• **Exercise materials**:
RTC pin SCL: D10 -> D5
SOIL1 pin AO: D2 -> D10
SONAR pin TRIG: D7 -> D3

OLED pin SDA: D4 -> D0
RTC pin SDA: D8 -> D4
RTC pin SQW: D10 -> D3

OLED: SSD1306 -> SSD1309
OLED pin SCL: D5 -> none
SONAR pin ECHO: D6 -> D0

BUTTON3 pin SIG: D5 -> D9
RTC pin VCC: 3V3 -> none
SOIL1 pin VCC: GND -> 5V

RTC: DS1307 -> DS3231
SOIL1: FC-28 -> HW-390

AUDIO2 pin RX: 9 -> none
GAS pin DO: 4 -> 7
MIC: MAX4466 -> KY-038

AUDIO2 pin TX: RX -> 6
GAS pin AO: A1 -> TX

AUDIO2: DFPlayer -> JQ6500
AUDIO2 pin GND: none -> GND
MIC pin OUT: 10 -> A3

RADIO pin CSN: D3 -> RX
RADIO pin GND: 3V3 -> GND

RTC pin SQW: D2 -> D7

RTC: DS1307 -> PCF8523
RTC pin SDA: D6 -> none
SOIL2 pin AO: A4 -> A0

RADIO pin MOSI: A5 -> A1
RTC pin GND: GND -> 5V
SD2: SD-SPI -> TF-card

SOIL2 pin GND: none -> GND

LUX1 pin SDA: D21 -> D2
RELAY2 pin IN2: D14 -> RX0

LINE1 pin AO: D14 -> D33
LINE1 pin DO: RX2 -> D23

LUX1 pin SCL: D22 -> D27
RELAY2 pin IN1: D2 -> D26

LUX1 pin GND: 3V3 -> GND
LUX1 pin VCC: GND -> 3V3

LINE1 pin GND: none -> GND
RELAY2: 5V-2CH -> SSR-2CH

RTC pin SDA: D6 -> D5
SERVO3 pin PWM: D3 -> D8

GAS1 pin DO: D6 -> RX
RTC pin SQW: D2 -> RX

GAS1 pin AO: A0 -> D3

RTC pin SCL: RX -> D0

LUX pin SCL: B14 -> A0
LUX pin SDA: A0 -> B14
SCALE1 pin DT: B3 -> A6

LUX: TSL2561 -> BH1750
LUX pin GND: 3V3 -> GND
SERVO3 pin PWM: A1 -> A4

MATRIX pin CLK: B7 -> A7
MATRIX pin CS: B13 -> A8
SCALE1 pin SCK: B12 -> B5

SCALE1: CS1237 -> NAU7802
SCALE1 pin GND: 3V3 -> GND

• **Exercise requirements**: Work out how many lines of the records contain the word "SONAR". Give that number and nothing more.

• **Answer box**: 2